**Supplied records:**
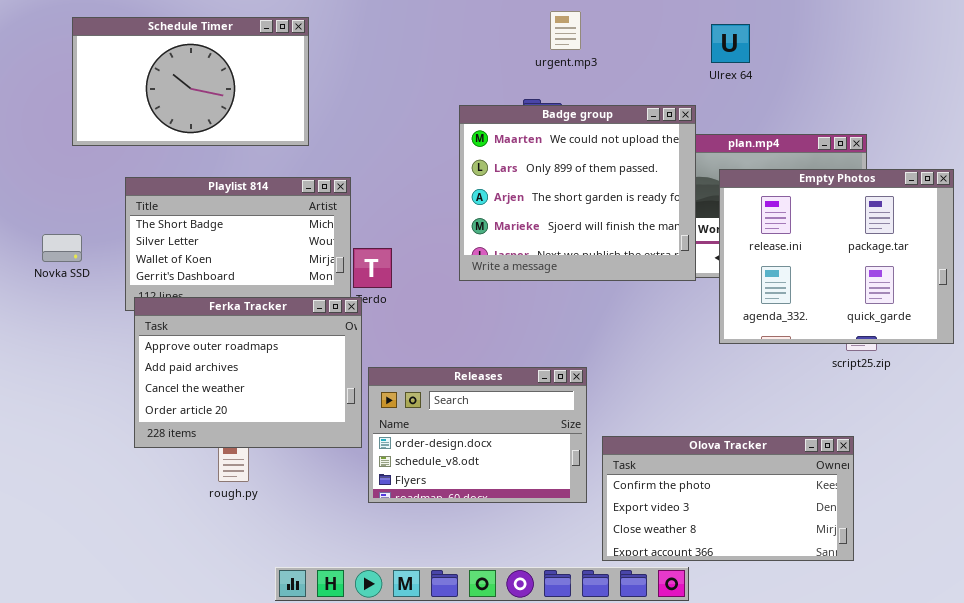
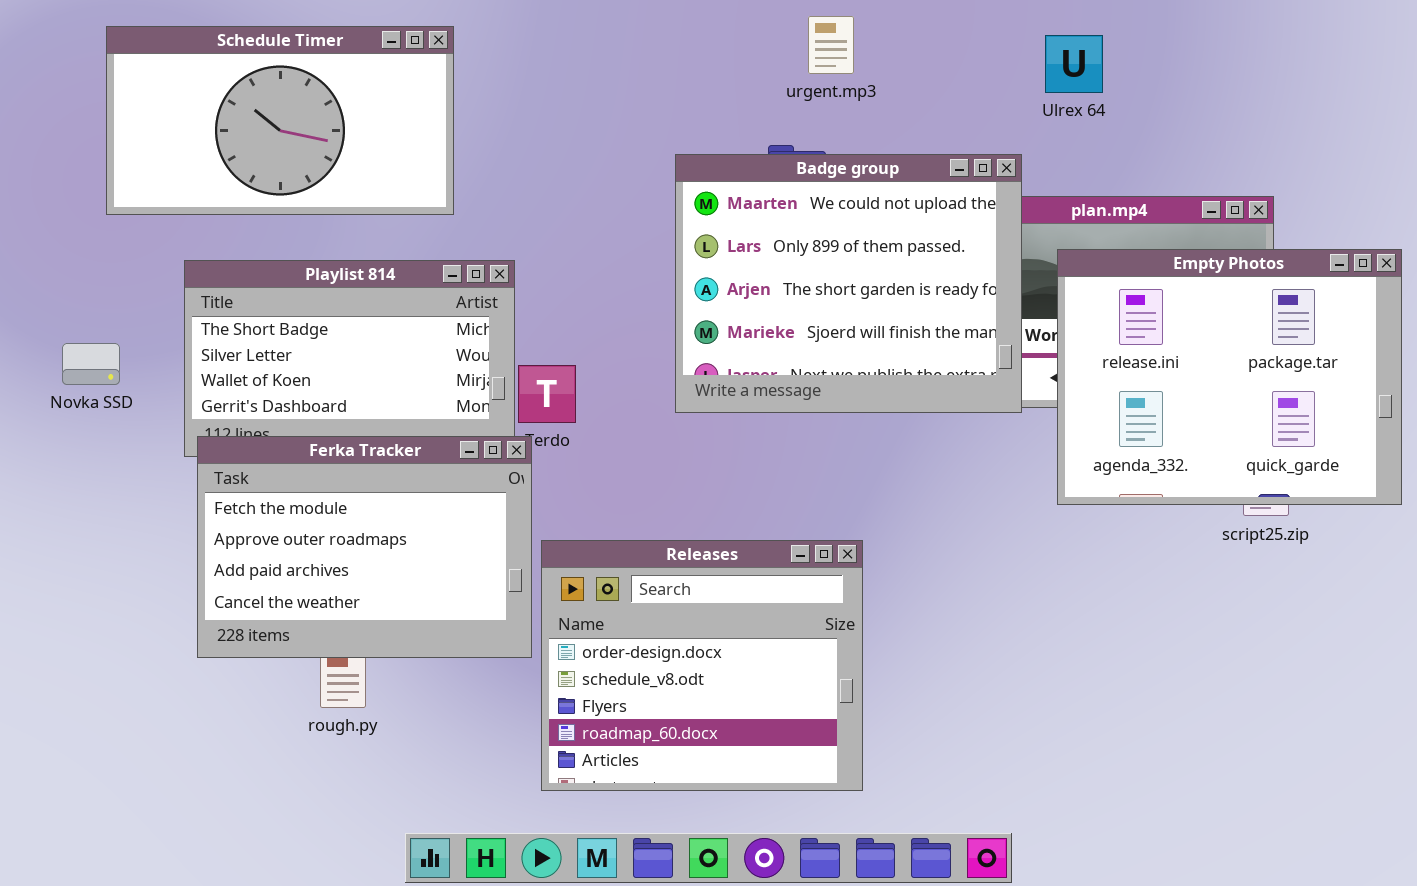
Ferka Tracker: [134,297,362,448] -> [197,436,532,658], scrolled up 1 row
Releases: [368,367,587,503] -> [541,540,863,791], resized
Olova Tracker: [602,436,854,561] -> none, closed

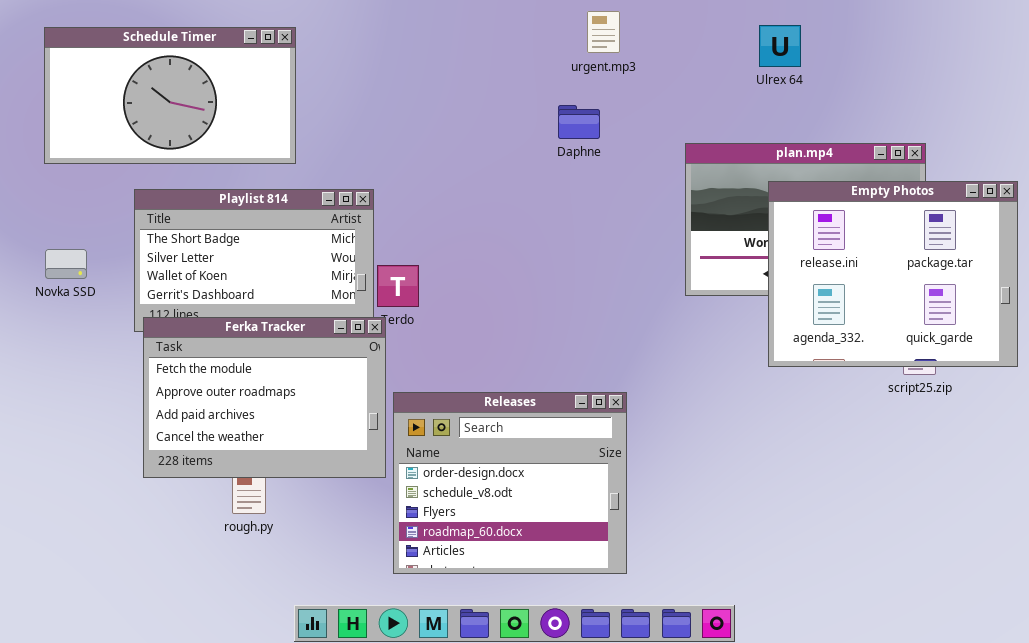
Schedule Timer: [106,26,454,215] -> [44,27,296,164], moved
Badge group: [675,154,1022,413] -> none, closed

**Task description:**
Above are the records; copy every line in them that holds the word "Tracker".

**Written response:**
Ferka Tracker: [134,297,362,448] -> [197,436,532,658], scrolled up 1 row
Olova Tracker: [602,436,854,561] -> none, closed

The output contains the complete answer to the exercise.